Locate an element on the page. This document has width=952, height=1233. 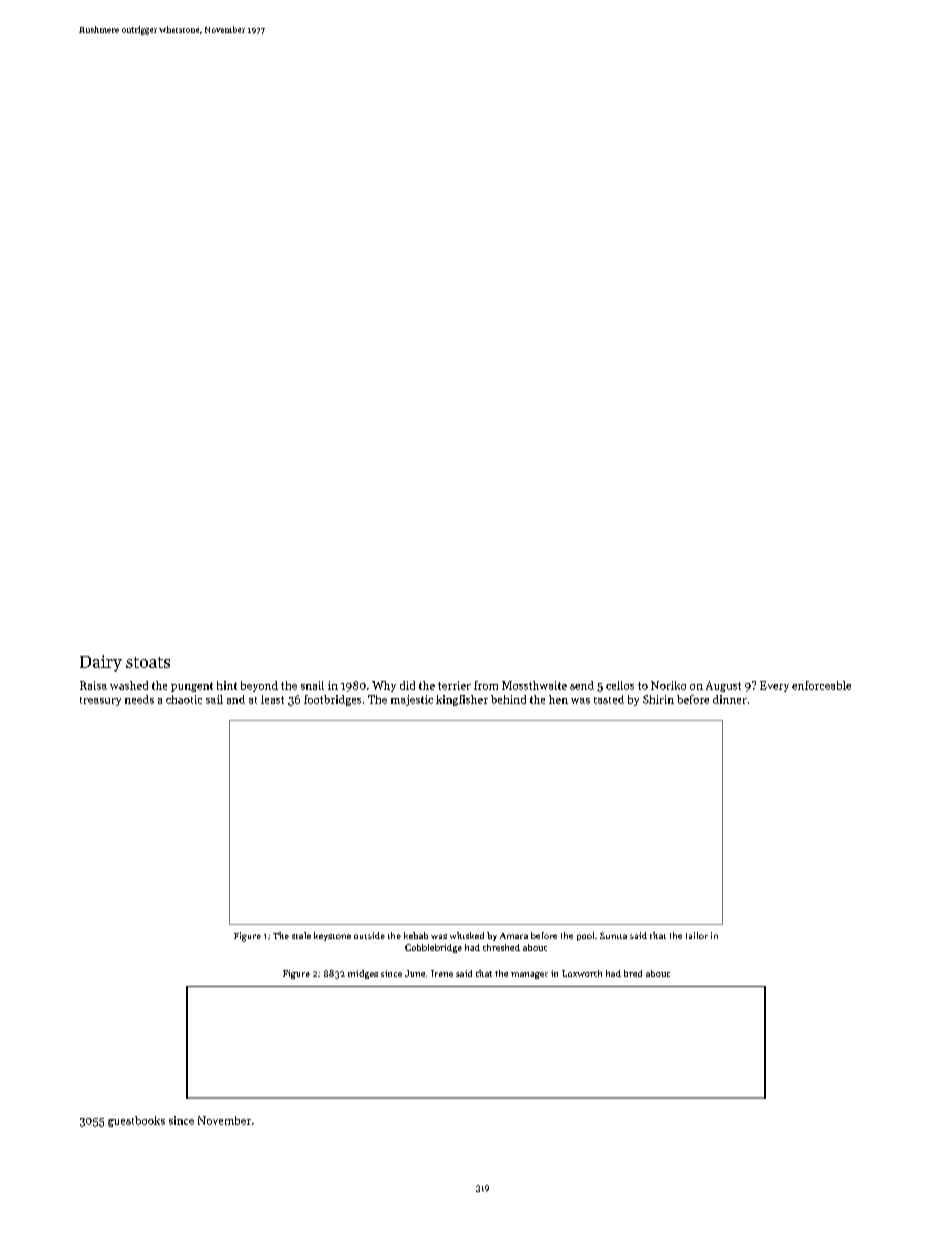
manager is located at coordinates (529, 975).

_ _ _

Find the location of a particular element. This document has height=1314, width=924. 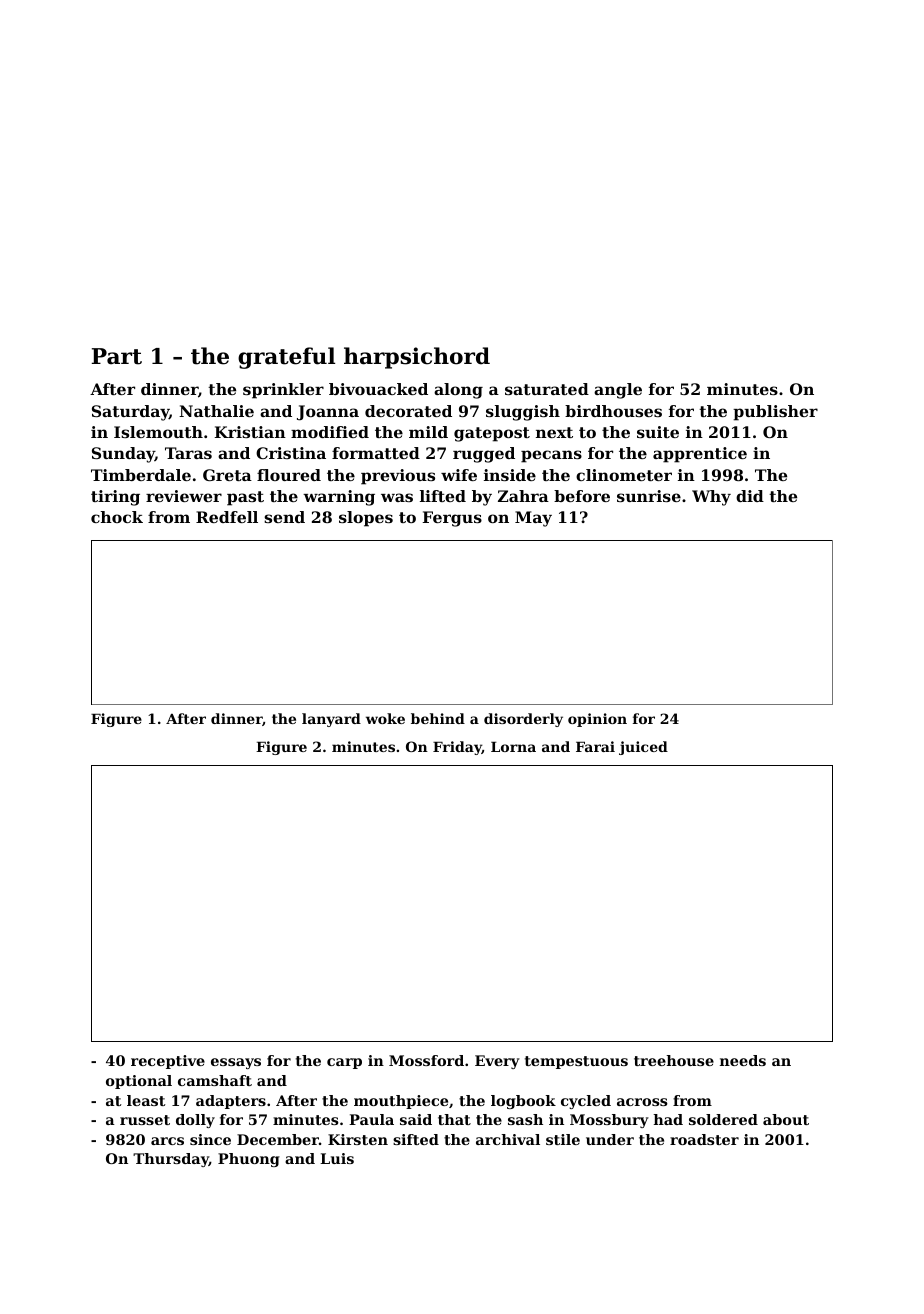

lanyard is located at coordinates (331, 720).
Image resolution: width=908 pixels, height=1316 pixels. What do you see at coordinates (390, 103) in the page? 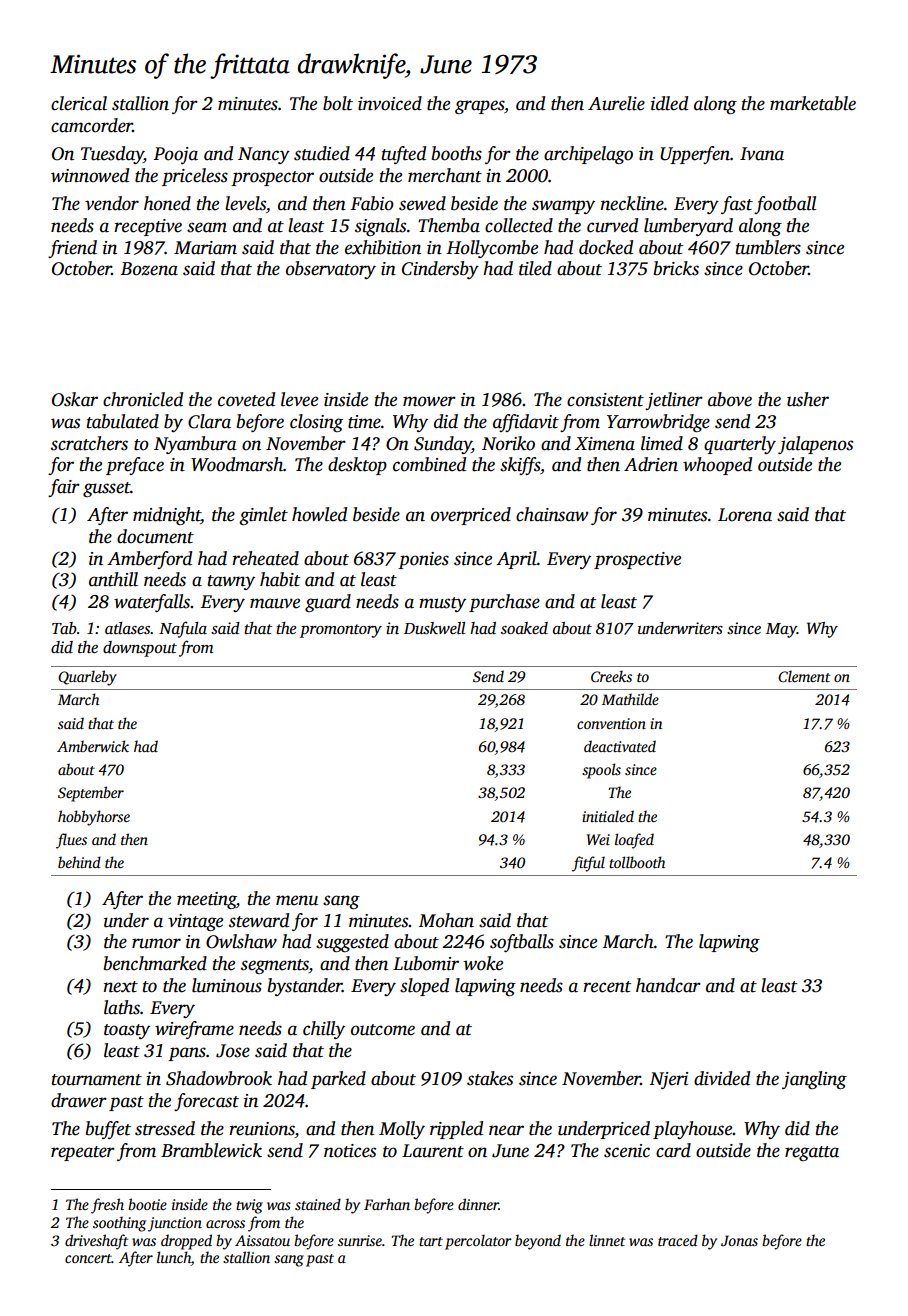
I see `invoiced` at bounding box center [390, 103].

_ _ _

Objective – Copy out everything from the line containing "Locate an element" down to the line containing "manager is located at coordinates (529, 975).", switching "document" to "screenshot" and keeping all else the same. Leave the pictures out.

The result –
Locate an element on the page. This screenshot has width=952, height=1233. 
manager is located at coordinates (529, 975).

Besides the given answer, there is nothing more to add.